(Task instructions): Work out how many lines of the material below contain the word "pink", then write that number alone.

(Provided data):
=== Begin Enclosure ===

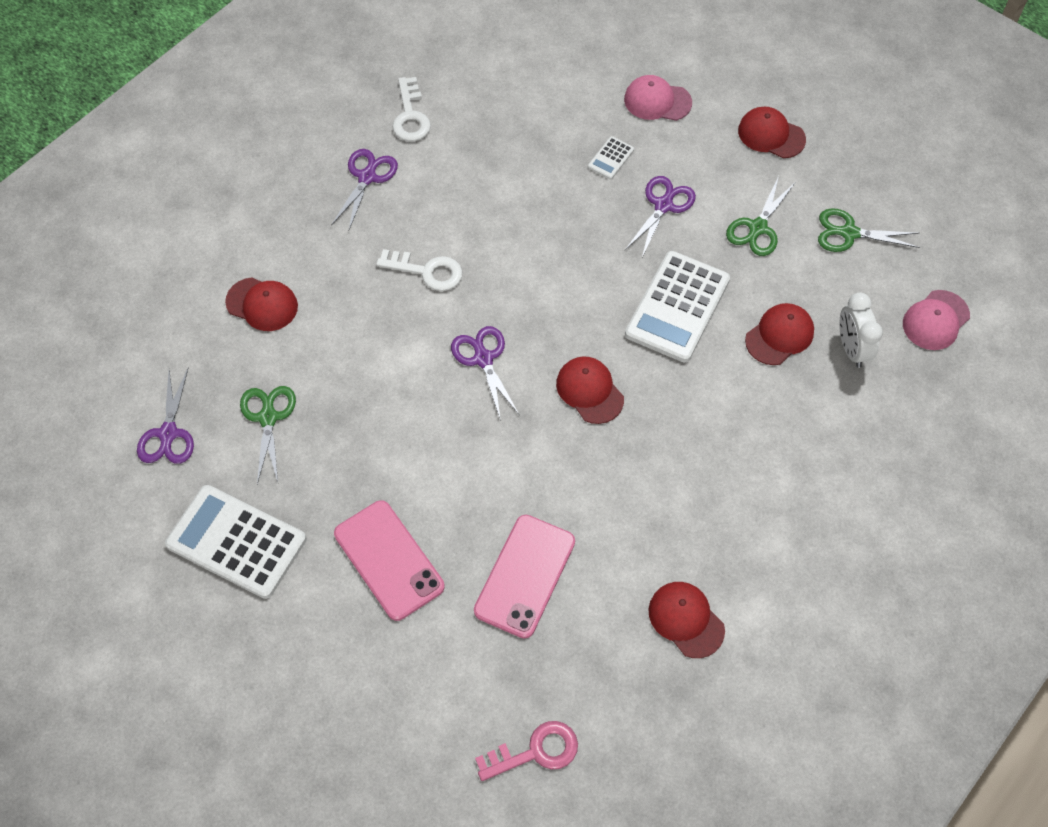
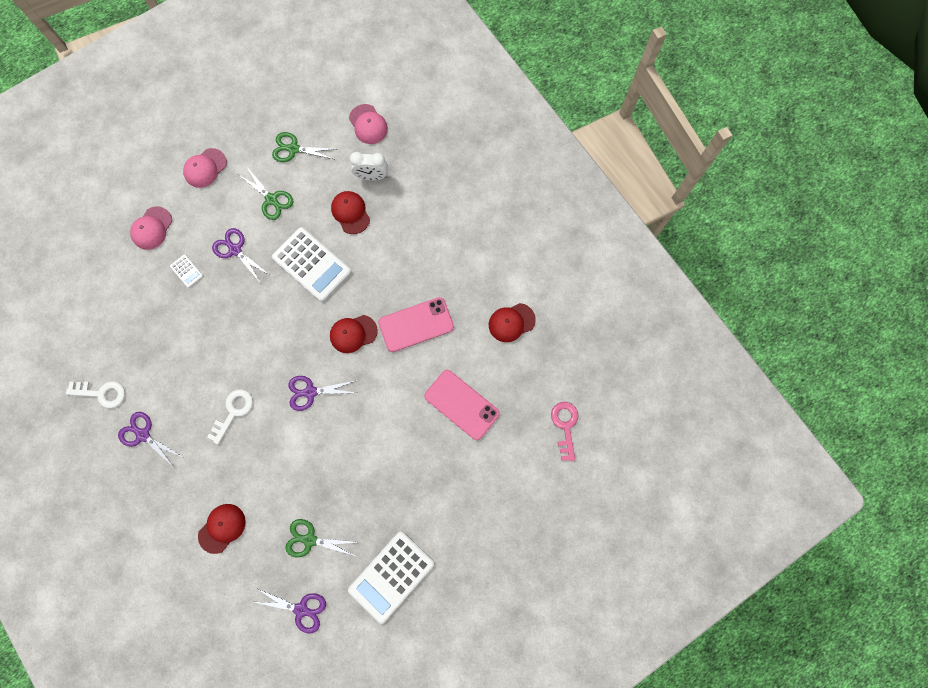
camera: 75 degrees left, 15 degrees up
(388, 560) = (430, 483): pink phone -> pink phone (416, 325)
(771, 135) = (205, 168): red cap -> pink cap
(849, 233) = (293, 149): green scissors -> green scissors turned 75 degrees clockwise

=== End Enclosure ===

(Solution to the problem): 2